## [Task]
Can you reproduce every line of the records below word for word, keeping them in their original order?

## [Available data]

━━━

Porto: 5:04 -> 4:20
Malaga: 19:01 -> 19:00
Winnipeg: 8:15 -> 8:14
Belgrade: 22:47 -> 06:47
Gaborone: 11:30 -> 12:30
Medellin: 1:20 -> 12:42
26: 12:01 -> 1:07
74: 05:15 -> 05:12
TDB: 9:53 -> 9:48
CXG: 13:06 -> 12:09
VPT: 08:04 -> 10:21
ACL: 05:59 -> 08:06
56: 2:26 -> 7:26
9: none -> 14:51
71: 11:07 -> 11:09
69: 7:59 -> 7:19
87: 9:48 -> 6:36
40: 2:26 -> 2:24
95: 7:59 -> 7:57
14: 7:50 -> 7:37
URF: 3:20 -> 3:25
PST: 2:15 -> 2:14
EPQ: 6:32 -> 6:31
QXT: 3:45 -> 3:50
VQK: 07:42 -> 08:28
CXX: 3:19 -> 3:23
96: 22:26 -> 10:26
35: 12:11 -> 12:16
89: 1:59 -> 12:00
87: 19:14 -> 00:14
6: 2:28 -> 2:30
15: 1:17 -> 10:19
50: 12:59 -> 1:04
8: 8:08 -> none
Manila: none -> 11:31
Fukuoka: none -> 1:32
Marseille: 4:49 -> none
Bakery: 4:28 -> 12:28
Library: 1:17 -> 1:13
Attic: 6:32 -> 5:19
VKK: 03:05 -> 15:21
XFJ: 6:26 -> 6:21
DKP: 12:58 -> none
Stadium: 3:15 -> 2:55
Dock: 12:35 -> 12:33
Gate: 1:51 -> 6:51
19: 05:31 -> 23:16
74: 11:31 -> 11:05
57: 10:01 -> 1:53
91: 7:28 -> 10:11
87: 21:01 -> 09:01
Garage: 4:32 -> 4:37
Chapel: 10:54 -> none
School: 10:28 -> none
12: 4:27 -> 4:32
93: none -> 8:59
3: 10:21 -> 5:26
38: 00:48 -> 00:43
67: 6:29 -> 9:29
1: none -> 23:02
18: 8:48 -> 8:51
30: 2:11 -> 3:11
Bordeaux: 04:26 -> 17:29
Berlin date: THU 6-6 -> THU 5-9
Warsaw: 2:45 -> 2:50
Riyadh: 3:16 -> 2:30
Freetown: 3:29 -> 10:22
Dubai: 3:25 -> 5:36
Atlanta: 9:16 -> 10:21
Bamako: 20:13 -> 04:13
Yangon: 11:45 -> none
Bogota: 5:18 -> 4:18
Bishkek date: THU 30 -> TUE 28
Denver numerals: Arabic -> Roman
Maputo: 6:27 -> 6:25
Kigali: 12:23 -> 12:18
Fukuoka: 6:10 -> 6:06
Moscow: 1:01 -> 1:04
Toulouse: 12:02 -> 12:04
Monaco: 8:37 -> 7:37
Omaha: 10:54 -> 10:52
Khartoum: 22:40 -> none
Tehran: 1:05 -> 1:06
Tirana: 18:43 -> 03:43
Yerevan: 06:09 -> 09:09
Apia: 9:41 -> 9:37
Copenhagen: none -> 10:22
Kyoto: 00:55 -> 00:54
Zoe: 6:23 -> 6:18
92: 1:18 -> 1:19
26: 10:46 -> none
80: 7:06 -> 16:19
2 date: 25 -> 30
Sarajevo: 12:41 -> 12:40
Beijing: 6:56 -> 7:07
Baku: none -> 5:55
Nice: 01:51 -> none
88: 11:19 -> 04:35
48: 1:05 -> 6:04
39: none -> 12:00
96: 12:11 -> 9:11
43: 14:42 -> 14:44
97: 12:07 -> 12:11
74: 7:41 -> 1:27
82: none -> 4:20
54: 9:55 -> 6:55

━━━

## [Answer to this problem]
Porto: 5:04 -> 4:20
Malaga: 19:01 -> 19:00
Winnipeg: 8:15 -> 8:14
Belgrade: 22:47 -> 06:47
Gaborone: 11:30 -> 12:30
Medellin: 1:20 -> 12:42
26: 12:01 -> 1:07
74: 05:15 -> 05:12
TDB: 9:53 -> 9:48
CXG: 13:06 -> 12:09
VPT: 08:04 -> 10:21
ACL: 05:59 -> 08:06
56: 2:26 -> 7:26
9: none -> 14:51
71: 11:07 -> 11:09
69: 7:59 -> 7:19
87: 9:48 -> 6:36
40: 2:26 -> 2:24
95: 7:59 -> 7:57
14: 7:50 -> 7:37
URF: 3:20 -> 3:25
PST: 2:15 -> 2:14
EPQ: 6:32 -> 6:31
QXT: 3:45 -> 3:50
VQK: 07:42 -> 08:28
CXX: 3:19 -> 3:23
96: 22:26 -> 10:26
35: 12:11 -> 12:16
89: 1:59 -> 12:00
87: 19:14 -> 00:14
6: 2:28 -> 2:30
15: 1:17 -> 10:19
50: 12:59 -> 1:04
8: 8:08 -> none
Manila: none -> 11:31
Fukuoka: none -> 1:32
Marseille: 4:49 -> none
Bakery: 4:28 -> 12:28
Library: 1:17 -> 1:13
Attic: 6:32 -> 5:19
VKK: 03:05 -> 15:21
XFJ: 6:26 -> 6:21
DKP: 12:58 -> none
Stadium: 3:15 -> 2:55
Dock: 12:35 -> 12:33
Gate: 1:51 -> 6:51
19: 05:31 -> 23:16
74: 11:31 -> 11:05
57: 10:01 -> 1:53
91: 7:28 -> 10:11
87: 21:01 -> 09:01
Garage: 4:32 -> 4:37
Chapel: 10:54 -> none
School: 10:28 -> none
12: 4:27 -> 4:32
93: none -> 8:59
3: 10:21 -> 5:26
38: 00:48 -> 00:43
67: 6:29 -> 9:29
1: none -> 23:02
18: 8:48 -> 8:51
30: 2:11 -> 3:11
Bordeaux: 04:26 -> 17:29
Berlin date: THU 6-6 -> THU 5-9
Warsaw: 2:45 -> 2:50
Riyadh: 3:16 -> 2:30
Freetown: 3:29 -> 10:22
Dubai: 3:25 -> 5:36
Atlanta: 9:16 -> 10:21
Bamako: 20:13 -> 04:13
Yangon: 11:45 -> none
Bogota: 5:18 -> 4:18
Bishkek date: THU 30 -> TUE 28
Denver numerals: Arabic -> Roman
Maputo: 6:27 -> 6:25
Kigali: 12:23 -> 12:18
Fukuoka: 6:10 -> 6:06
Moscow: 1:01 -> 1:04
Toulouse: 12:02 -> 12:04
Monaco: 8:37 -> 7:37
Omaha: 10:54 -> 10:52
Khartoum: 22:40 -> none
Tehran: 1:05 -> 1:06
Tirana: 18:43 -> 03:43
Yerevan: 06:09 -> 09:09
Apia: 9:41 -> 9:37
Copenhagen: none -> 10:22
Kyoto: 00:55 -> 00:54
Zoe: 6:23 -> 6:18
92: 1:18 -> 1:19
26: 10:46 -> none
80: 7:06 -> 16:19
2 date: 25 -> 30
Sarajevo: 12:41 -> 12:40
Beijing: 6:56 -> 7:07
Baku: none -> 5:55
Nice: 01:51 -> none
88: 11:19 -> 04:35
48: 1:05 -> 6:04
39: none -> 12:00
96: 12:11 -> 9:11
43: 14:42 -> 14:44
97: 12:07 -> 12:11
74: 7:41 -> 1:27
82: none -> 4:20
54: 9:55 -> 6:55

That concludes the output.